───── DATASET EXCERPTS

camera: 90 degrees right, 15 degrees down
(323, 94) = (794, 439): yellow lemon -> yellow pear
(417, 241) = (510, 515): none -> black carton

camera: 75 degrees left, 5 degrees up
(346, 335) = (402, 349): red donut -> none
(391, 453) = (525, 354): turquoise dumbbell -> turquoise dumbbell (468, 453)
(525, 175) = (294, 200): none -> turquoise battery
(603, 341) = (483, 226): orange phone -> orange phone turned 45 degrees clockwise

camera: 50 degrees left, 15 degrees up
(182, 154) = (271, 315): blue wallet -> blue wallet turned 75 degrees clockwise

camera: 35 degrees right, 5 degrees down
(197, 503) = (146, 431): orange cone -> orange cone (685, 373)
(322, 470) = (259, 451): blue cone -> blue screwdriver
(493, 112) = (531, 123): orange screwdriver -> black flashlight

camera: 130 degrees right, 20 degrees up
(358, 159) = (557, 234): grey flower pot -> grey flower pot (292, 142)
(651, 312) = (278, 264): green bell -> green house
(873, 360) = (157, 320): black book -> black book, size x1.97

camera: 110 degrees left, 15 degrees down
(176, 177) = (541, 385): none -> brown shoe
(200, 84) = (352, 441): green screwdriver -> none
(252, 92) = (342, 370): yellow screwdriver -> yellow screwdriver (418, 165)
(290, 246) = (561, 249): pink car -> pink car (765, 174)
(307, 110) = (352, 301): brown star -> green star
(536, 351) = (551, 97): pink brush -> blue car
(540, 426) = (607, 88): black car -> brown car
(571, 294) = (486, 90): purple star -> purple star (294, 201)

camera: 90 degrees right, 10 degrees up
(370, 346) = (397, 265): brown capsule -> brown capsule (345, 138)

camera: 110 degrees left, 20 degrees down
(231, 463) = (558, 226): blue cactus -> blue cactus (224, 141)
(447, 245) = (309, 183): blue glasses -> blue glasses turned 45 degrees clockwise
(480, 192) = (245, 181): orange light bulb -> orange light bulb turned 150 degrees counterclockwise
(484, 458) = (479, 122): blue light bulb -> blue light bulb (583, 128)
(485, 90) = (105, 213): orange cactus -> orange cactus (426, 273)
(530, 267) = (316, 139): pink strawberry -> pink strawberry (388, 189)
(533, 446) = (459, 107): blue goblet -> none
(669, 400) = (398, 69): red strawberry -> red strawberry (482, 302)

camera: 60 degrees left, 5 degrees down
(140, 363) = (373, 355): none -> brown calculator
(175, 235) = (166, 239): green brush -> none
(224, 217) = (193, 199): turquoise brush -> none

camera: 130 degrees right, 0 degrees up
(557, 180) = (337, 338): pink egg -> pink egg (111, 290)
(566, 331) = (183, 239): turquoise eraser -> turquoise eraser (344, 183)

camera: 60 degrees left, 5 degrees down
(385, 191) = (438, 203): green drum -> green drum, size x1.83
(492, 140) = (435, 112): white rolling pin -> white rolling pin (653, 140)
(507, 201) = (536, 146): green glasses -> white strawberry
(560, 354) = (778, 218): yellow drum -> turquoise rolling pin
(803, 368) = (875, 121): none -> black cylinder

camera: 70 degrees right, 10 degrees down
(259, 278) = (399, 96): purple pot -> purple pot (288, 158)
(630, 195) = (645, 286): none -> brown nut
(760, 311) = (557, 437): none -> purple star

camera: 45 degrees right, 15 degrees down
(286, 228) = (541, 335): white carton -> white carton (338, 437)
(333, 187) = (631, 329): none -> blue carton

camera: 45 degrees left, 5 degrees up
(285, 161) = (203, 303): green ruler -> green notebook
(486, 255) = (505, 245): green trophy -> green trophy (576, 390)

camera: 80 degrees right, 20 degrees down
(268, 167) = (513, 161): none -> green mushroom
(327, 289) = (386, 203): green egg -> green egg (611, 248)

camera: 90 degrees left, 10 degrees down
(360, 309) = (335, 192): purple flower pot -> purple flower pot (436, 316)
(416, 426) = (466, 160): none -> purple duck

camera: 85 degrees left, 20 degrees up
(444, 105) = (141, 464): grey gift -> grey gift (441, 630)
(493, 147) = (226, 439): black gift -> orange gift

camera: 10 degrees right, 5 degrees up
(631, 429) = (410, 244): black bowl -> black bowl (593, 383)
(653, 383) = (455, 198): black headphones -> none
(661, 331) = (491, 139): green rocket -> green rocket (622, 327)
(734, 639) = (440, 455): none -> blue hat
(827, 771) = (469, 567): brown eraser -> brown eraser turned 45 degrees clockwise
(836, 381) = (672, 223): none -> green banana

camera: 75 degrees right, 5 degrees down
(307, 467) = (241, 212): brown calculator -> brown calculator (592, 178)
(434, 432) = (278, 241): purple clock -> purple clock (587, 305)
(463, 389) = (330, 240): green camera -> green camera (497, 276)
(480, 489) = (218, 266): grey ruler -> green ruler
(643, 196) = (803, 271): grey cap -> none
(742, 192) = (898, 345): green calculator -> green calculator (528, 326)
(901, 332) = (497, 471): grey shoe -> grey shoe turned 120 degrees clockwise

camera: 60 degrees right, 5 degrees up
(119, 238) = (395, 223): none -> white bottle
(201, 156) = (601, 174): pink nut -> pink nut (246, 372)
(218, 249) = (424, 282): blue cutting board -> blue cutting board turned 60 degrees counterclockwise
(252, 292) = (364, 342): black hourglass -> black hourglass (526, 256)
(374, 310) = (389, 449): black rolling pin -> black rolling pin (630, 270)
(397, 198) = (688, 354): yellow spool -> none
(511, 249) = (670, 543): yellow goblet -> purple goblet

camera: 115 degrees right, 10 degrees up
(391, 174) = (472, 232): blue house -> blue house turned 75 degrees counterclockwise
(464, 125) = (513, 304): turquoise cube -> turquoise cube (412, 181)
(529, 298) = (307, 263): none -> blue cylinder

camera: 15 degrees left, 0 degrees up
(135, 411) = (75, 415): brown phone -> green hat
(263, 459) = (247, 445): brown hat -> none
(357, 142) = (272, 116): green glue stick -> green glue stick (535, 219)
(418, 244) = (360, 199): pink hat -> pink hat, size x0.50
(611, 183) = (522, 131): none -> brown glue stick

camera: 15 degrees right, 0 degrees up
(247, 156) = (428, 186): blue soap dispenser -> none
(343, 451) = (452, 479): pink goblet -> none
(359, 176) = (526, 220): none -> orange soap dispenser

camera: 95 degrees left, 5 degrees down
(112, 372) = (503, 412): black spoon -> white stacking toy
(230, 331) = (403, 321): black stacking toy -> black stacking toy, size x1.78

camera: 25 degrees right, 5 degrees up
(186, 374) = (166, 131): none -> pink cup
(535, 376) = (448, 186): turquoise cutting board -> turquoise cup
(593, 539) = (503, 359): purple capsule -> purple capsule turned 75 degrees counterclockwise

──────────

- **DIRECTIONS FOR THIS TASK**
Set down the records again verbatim, so that each word stays as it is.

- **WRITTEN ANSWER**
camera: 90 degrees right, 15 degrees down
(323, 94) = (794, 439): yellow lemon -> yellow pear
(417, 241) = (510, 515): none -> black carton

camera: 75 degrees left, 5 degrees up
(346, 335) = (402, 349): red donut -> none
(391, 453) = (525, 354): turquoise dumbbell -> turquoise dumbbell (468, 453)
(525, 175) = (294, 200): none -> turquoise battery
(603, 341) = (483, 226): orange phone -> orange phone turned 45 degrees clockwise

camera: 50 degrees left, 15 degrees up
(182, 154) = (271, 315): blue wallet -> blue wallet turned 75 degrees clockwise

camera: 35 degrees right, 5 degrees down
(197, 503) = (146, 431): orange cone -> orange cone (685, 373)
(322, 470) = (259, 451): blue cone -> blue screwdriver
(493, 112) = (531, 123): orange screwdriver -> black flashlight

camera: 130 degrees right, 20 degrees up
(358, 159) = (557, 234): grey flower pot -> grey flower pot (292, 142)
(651, 312) = (278, 264): green bell -> green house
(873, 360) = (157, 320): black book -> black book, size x1.97

camera: 110 degrees left, 15 degrees down
(176, 177) = (541, 385): none -> brown shoe
(200, 84) = (352, 441): green screwdriver -> none
(252, 92) = (342, 370): yellow screwdriver -> yellow screwdriver (418, 165)
(290, 246) = (561, 249): pink car -> pink car (765, 174)
(307, 110) = (352, 301): brown star -> green star
(536, 351) = (551, 97): pink brush -> blue car
(540, 426) = (607, 88): black car -> brown car
(571, 294) = (486, 90): purple star -> purple star (294, 201)

camera: 90 degrees right, 10 degrees up
(370, 346) = (397, 265): brown capsule -> brown capsule (345, 138)

camera: 110 degrees left, 20 degrees down
(231, 463) = (558, 226): blue cactus -> blue cactus (224, 141)
(447, 245) = (309, 183): blue glasses -> blue glasses turned 45 degrees clockwise
(480, 192) = (245, 181): orange light bulb -> orange light bulb turned 150 degrees counterclockwise
(484, 458) = (479, 122): blue light bulb -> blue light bulb (583, 128)
(485, 90) = (105, 213): orange cactus -> orange cactus (426, 273)
(530, 267) = (316, 139): pink strawberry -> pink strawberry (388, 189)
(533, 446) = (459, 107): blue goblet -> none
(669, 400) = (398, 69): red strawberry -> red strawberry (482, 302)

camera: 60 degrees left, 5 degrees down
(140, 363) = (373, 355): none -> brown calculator
(175, 235) = (166, 239): green brush -> none
(224, 217) = (193, 199): turquoise brush -> none

camera: 130 degrees right, 0 degrees up
(557, 180) = (337, 338): pink egg -> pink egg (111, 290)
(566, 331) = (183, 239): turquoise eraser -> turquoise eraser (344, 183)

camera: 60 degrees left, 5 degrees down
(385, 191) = (438, 203): green drum -> green drum, size x1.83
(492, 140) = (435, 112): white rolling pin -> white rolling pin (653, 140)
(507, 201) = (536, 146): green glasses -> white strawberry
(560, 354) = (778, 218): yellow drum -> turquoise rolling pin
(803, 368) = (875, 121): none -> black cylinder

camera: 70 degrees right, 10 degrees down
(259, 278) = (399, 96): purple pot -> purple pot (288, 158)
(630, 195) = (645, 286): none -> brown nut
(760, 311) = (557, 437): none -> purple star

camera: 45 degrees right, 15 degrees down
(286, 228) = (541, 335): white carton -> white carton (338, 437)
(333, 187) = (631, 329): none -> blue carton

camera: 45 degrees left, 5 degrees up
(285, 161) = (203, 303): green ruler -> green notebook
(486, 255) = (505, 245): green trophy -> green trophy (576, 390)

camera: 80 degrees right, 20 degrees down
(268, 167) = (513, 161): none -> green mushroom
(327, 289) = (386, 203): green egg -> green egg (611, 248)

camera: 90 degrees left, 10 degrees down
(360, 309) = (335, 192): purple flower pot -> purple flower pot (436, 316)
(416, 426) = (466, 160): none -> purple duck

camera: 85 degrees left, 20 degrees up
(444, 105) = (141, 464): grey gift -> grey gift (441, 630)
(493, 147) = (226, 439): black gift -> orange gift

camera: 10 degrees right, 5 degrees up
(631, 429) = (410, 244): black bowl -> black bowl (593, 383)
(653, 383) = (455, 198): black headphones -> none
(661, 331) = (491, 139): green rocket -> green rocket (622, 327)
(734, 639) = (440, 455): none -> blue hat
(827, 771) = (469, 567): brown eraser -> brown eraser turned 45 degrees clockwise
(836, 381) = (672, 223): none -> green banana

camera: 75 degrees right, 5 degrees down
(307, 467) = (241, 212): brown calculator -> brown calculator (592, 178)
(434, 432) = (278, 241): purple clock -> purple clock (587, 305)
(463, 389) = (330, 240): green camera -> green camera (497, 276)
(480, 489) = (218, 266): grey ruler -> green ruler
(643, 196) = (803, 271): grey cap -> none
(742, 192) = (898, 345): green calculator -> green calculator (528, 326)
(901, 332) = (497, 471): grey shoe -> grey shoe turned 120 degrees clockwise

camera: 60 degrees right, 5 degrees up
(119, 238) = (395, 223): none -> white bottle
(201, 156) = (601, 174): pink nut -> pink nut (246, 372)
(218, 249) = (424, 282): blue cutting board -> blue cutting board turned 60 degrees counterclockwise
(252, 292) = (364, 342): black hourglass -> black hourglass (526, 256)
(374, 310) = (389, 449): black rolling pin -> black rolling pin (630, 270)
(397, 198) = (688, 354): yellow spool -> none
(511, 249) = (670, 543): yellow goblet -> purple goblet

camera: 115 degrees right, 10 degrees up
(391, 174) = (472, 232): blue house -> blue house turned 75 degrees counterclockwise
(464, 125) = (513, 304): turquoise cube -> turquoise cube (412, 181)
(529, 298) = (307, 263): none -> blue cylinder

camera: 15 degrees left, 0 degrees up
(135, 411) = (75, 415): brown phone -> green hat
(263, 459) = (247, 445): brown hat -> none
(357, 142) = (272, 116): green glue stick -> green glue stick (535, 219)
(418, 244) = (360, 199): pink hat -> pink hat, size x0.50
(611, 183) = (522, 131): none -> brown glue stick

camera: 15 degrees right, 0 degrees up
(247, 156) = (428, 186): blue soap dispenser -> none
(343, 451) = (452, 479): pink goblet -> none
(359, 176) = (526, 220): none -> orange soap dispenser

camera: 95 degrees left, 5 degrees down
(112, 372) = (503, 412): black spoon -> white stacking toy
(230, 331) = (403, 321): black stacking toy -> black stacking toy, size x1.78

camera: 25 degrees right, 5 degrees up
(186, 374) = (166, 131): none -> pink cup
(535, 376) = (448, 186): turquoise cutting board -> turquoise cup
(593, 539) = (503, 359): purple capsule -> purple capsule turned 75 degrees counterclockwise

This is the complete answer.